• **YOUR ASSIGNMENT**
Would you set down every line of the data below exactly as it reads?

• **DATASET CONTENT**
*** Begin section ***

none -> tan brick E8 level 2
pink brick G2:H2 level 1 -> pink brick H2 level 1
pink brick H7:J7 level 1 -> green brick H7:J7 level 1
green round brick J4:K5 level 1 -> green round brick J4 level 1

*** End section ***

• **WRITTEN ANSWER**
none -> tan brick E8 level 2
pink brick G2:H2 level 1 -> pink brick H2 level 1
pink brick H7:J7 level 1 -> green brick H7:J7 level 1
green round brick J4:K5 level 1 -> green round brick J4 level 1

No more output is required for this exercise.